Data under study:

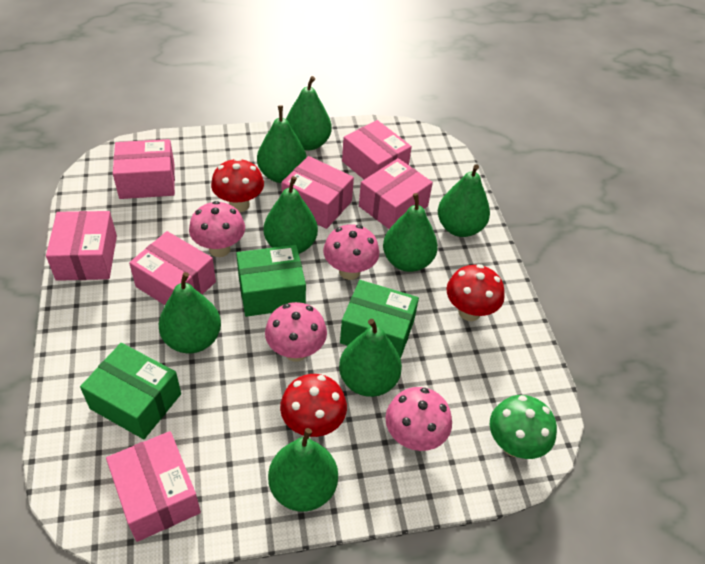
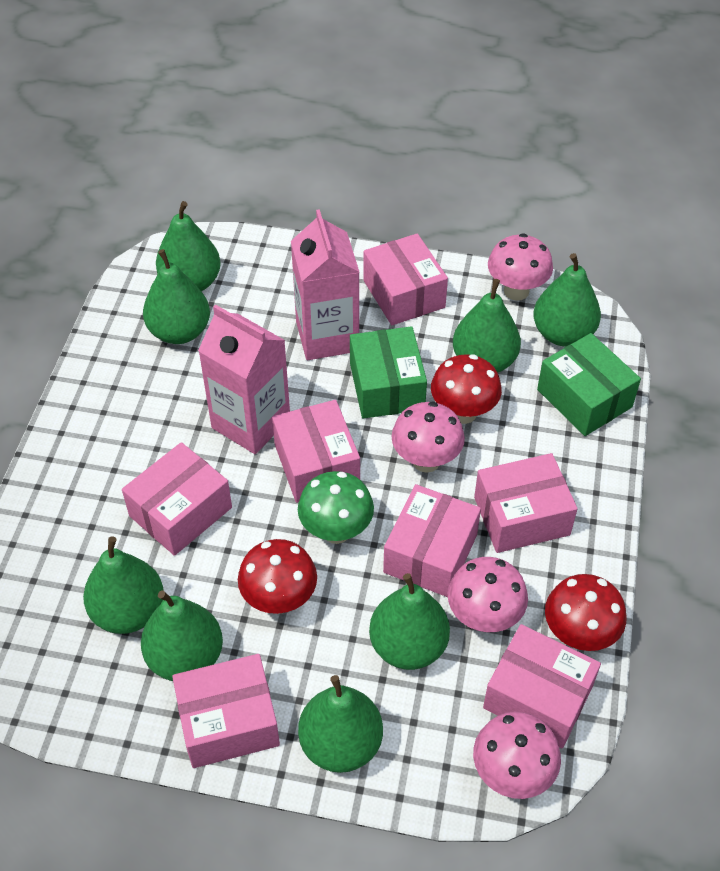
green box: 3 -> 2
pink carton: 0 -> 2

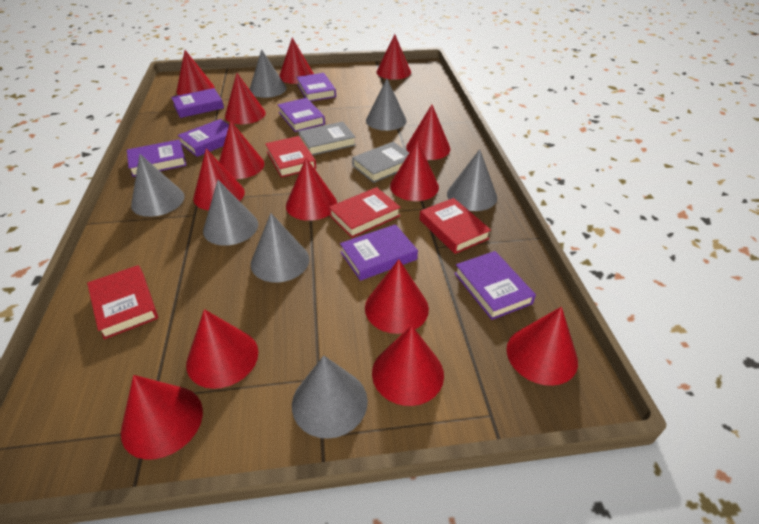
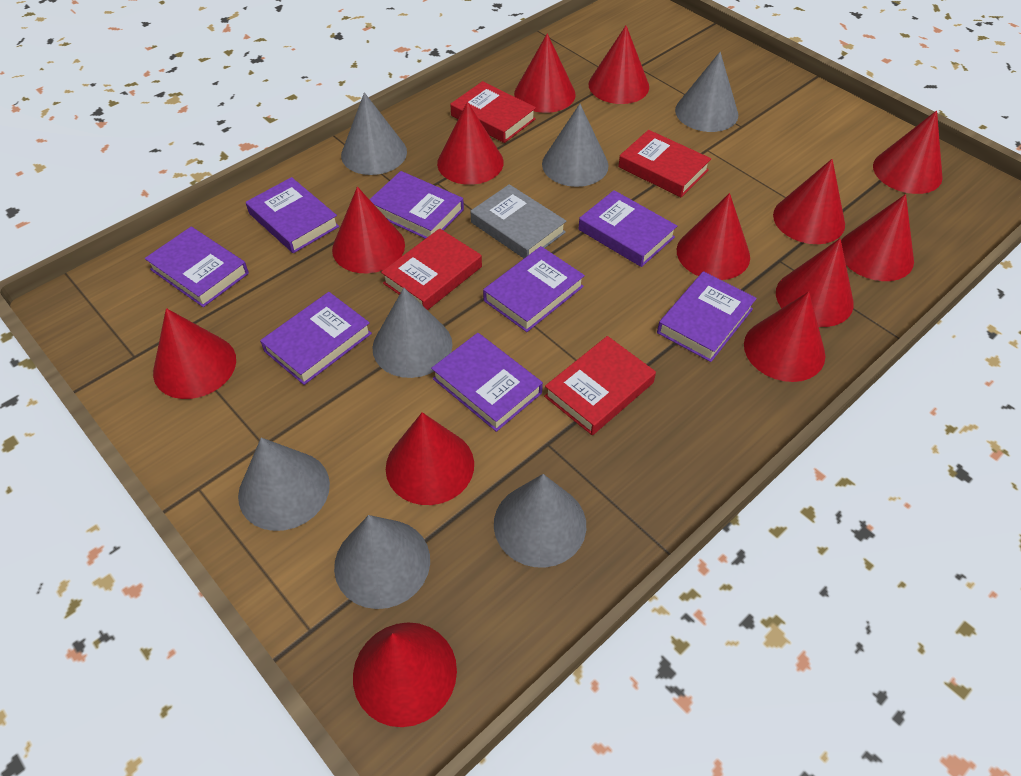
grey book: 2 -> 1
purple book: 7 -> 8
red cone: 14 -> 13

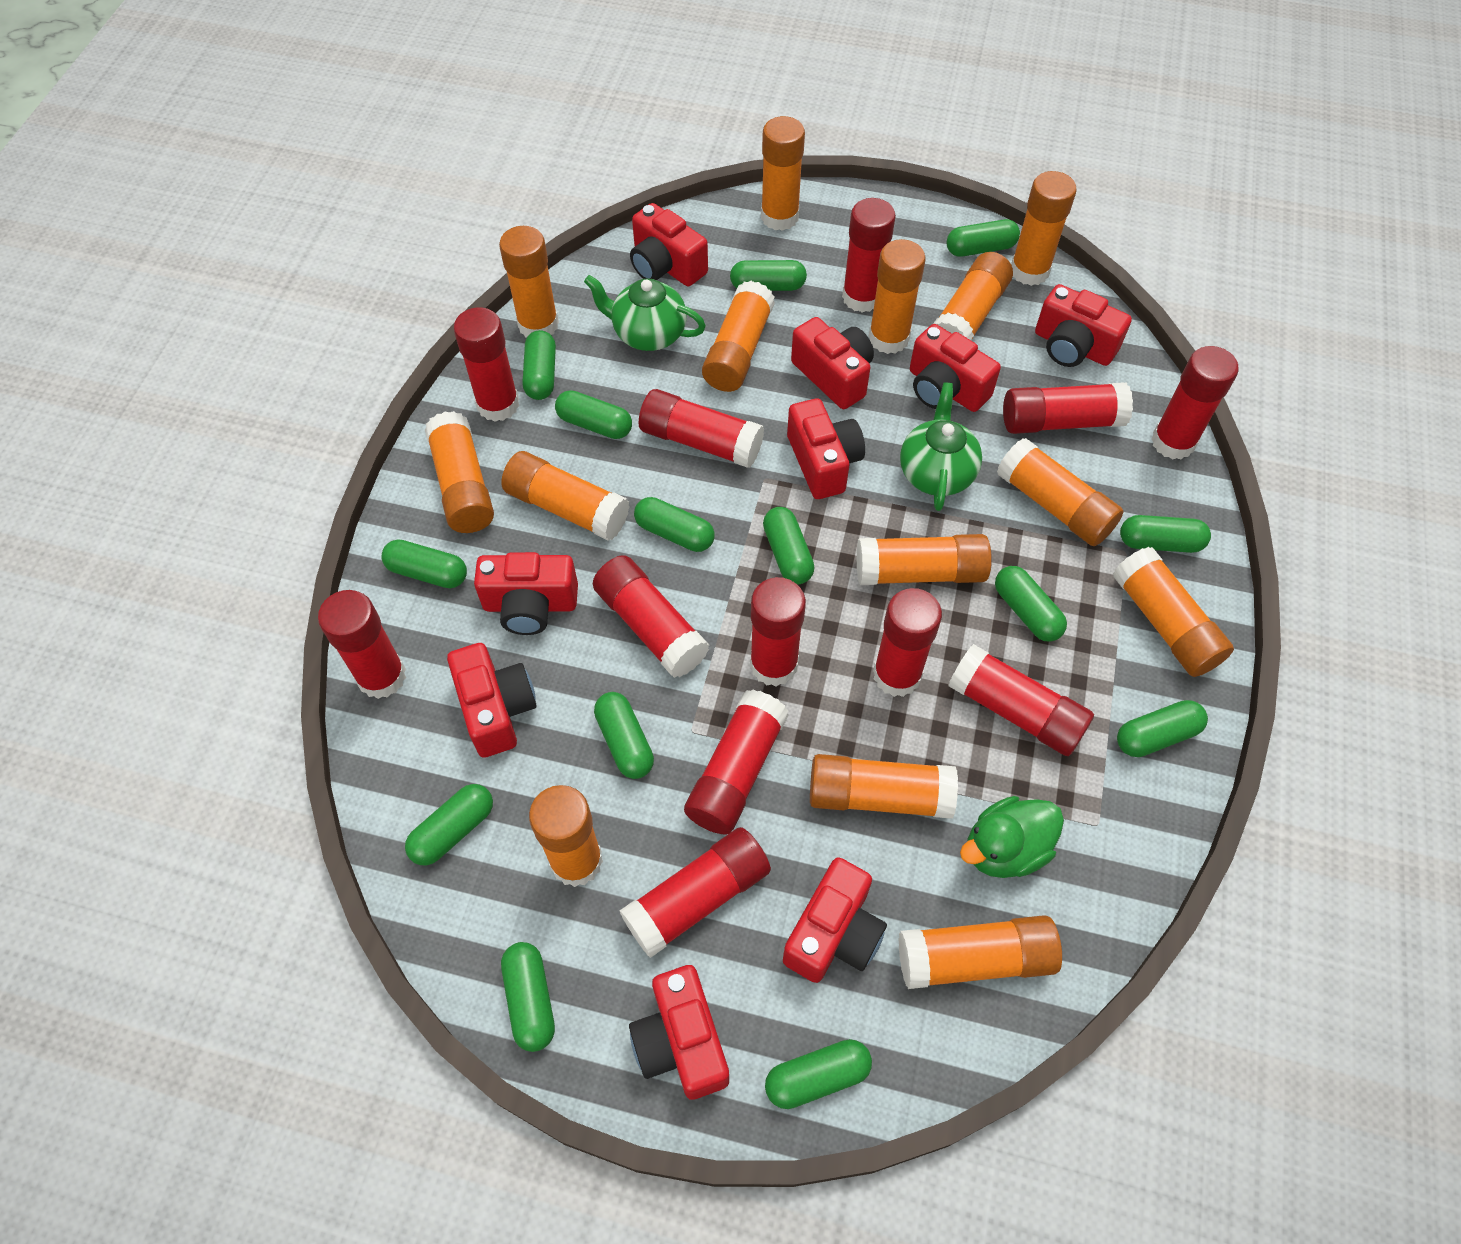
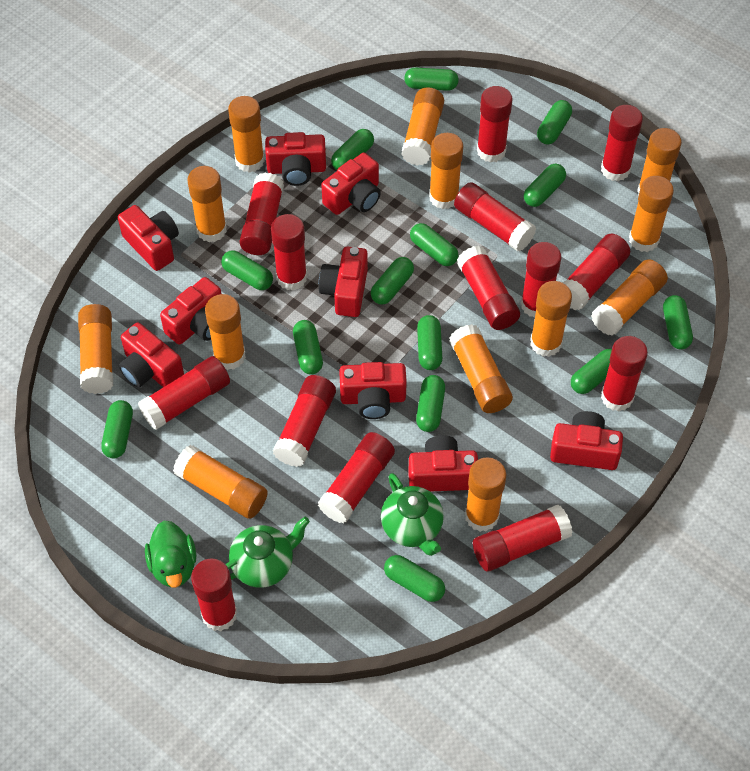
orange glue stick: 14 -> 13
red glue stick: 12 -> 14

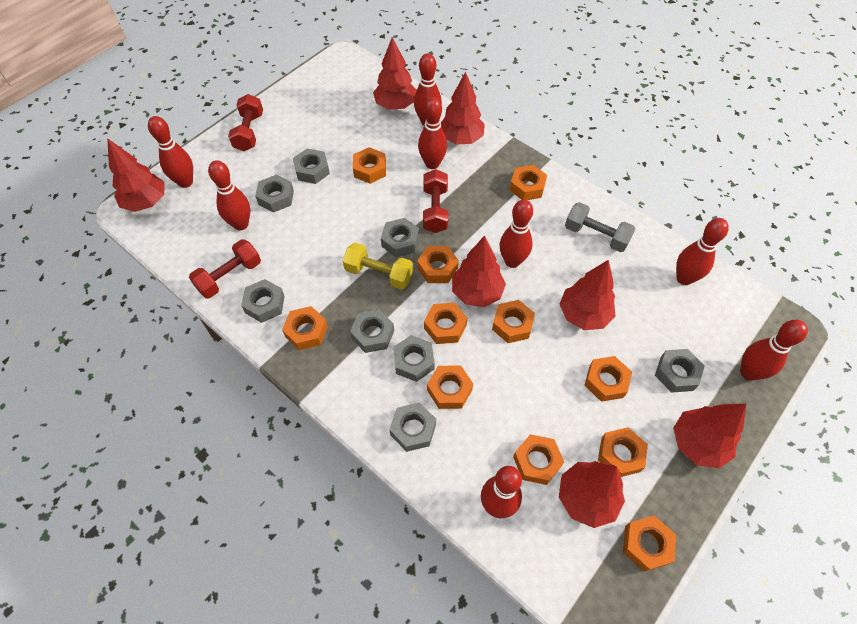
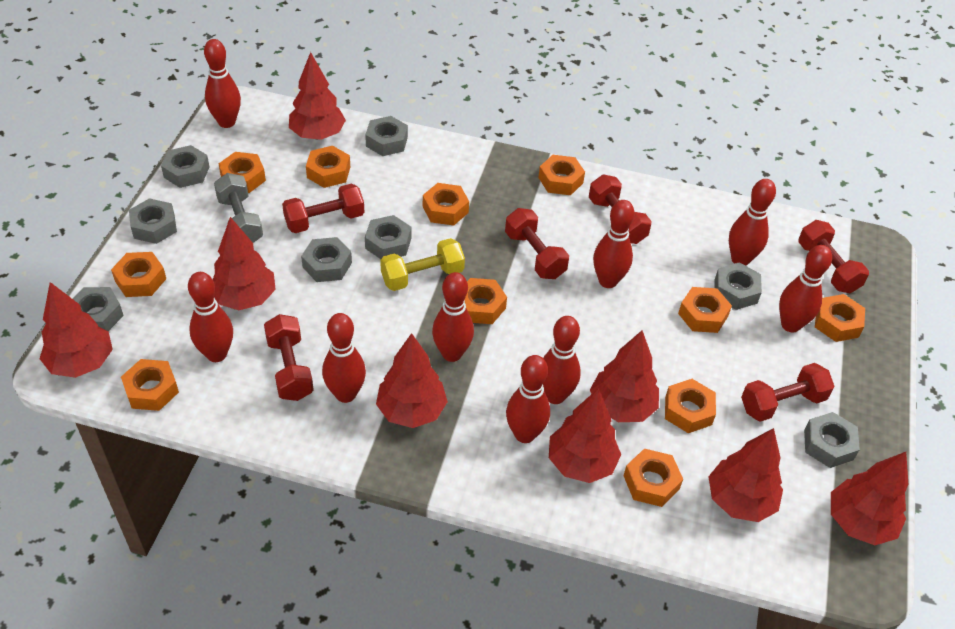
red bowling pin: 8 -> 9
red dumbbell: 3 -> 6
red tree: 7 -> 8

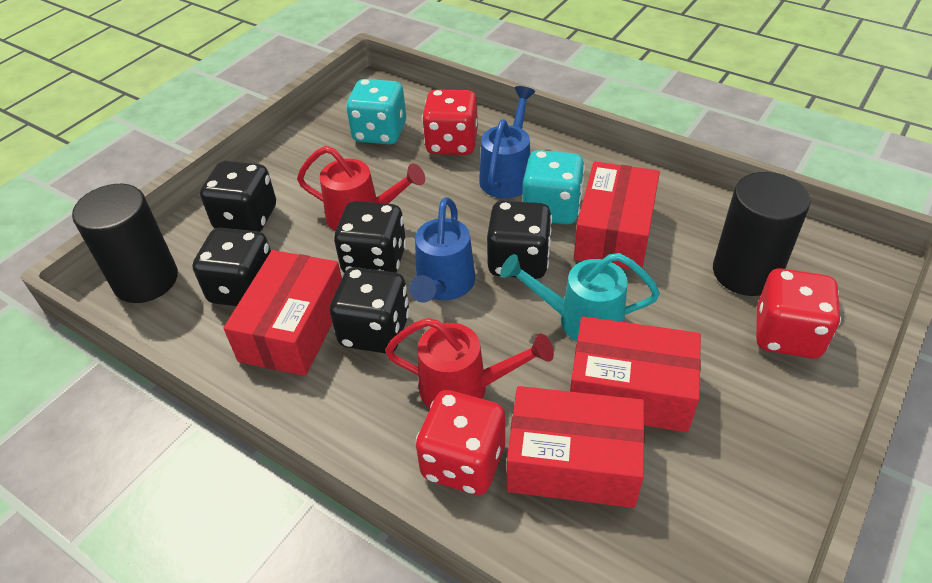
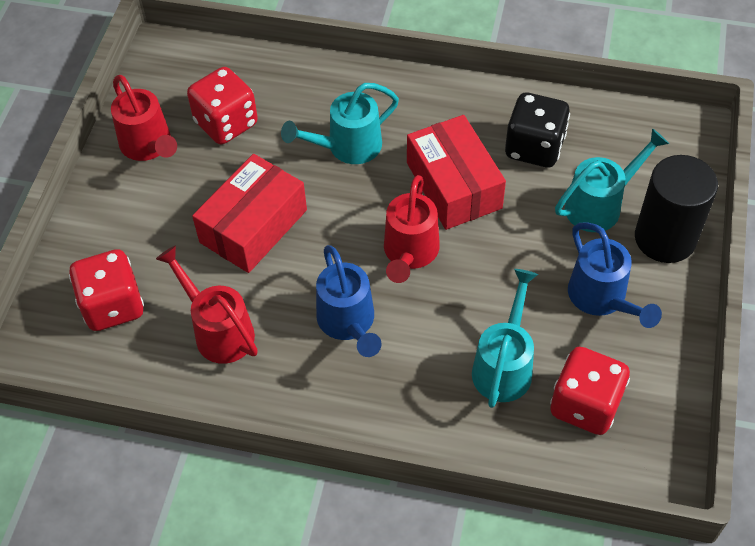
black cylinder: 2 -> 1
black dice: 5 -> 1
red box: 4 -> 2
red watering can: 2 -> 3
turquoise dice: 2 -> 0
turquoise watering can: 1 -> 3

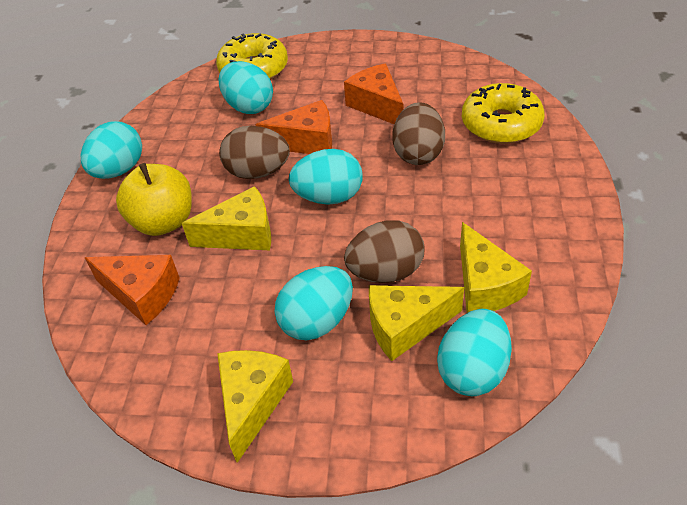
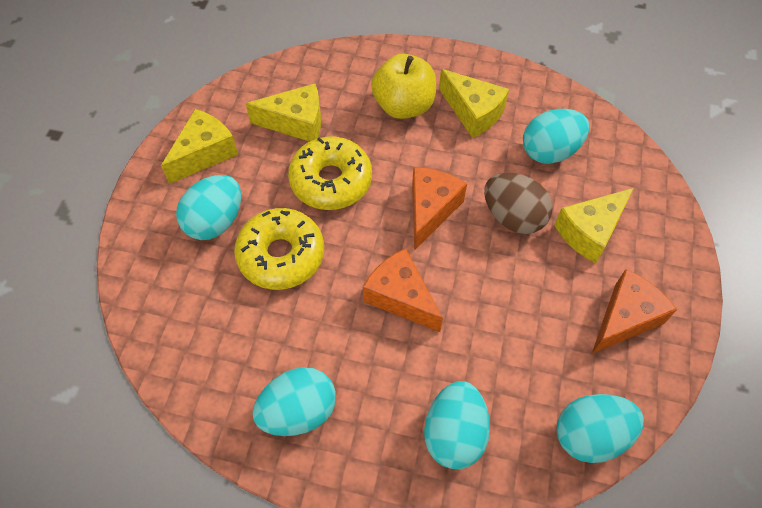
brown egg: 3 -> 1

Instructions to follow: Top to bottom, retype the listing exactly but drop every picture.

Answer space:
green box: 3 -> 2
pink carton: 0 -> 2

grey book: 2 -> 1
purple book: 7 -> 8
red cone: 14 -> 13

orange glue stick: 14 -> 13
red glue stick: 12 -> 14

red bowling pin: 8 -> 9
red dumbbell: 3 -> 6
red tree: 7 -> 8

black cylinder: 2 -> 1
black dice: 5 -> 1
red box: 4 -> 2
red watering can: 2 -> 3
turquoise dice: 2 -> 0
turquoise watering can: 1 -> 3

brown egg: 3 -> 1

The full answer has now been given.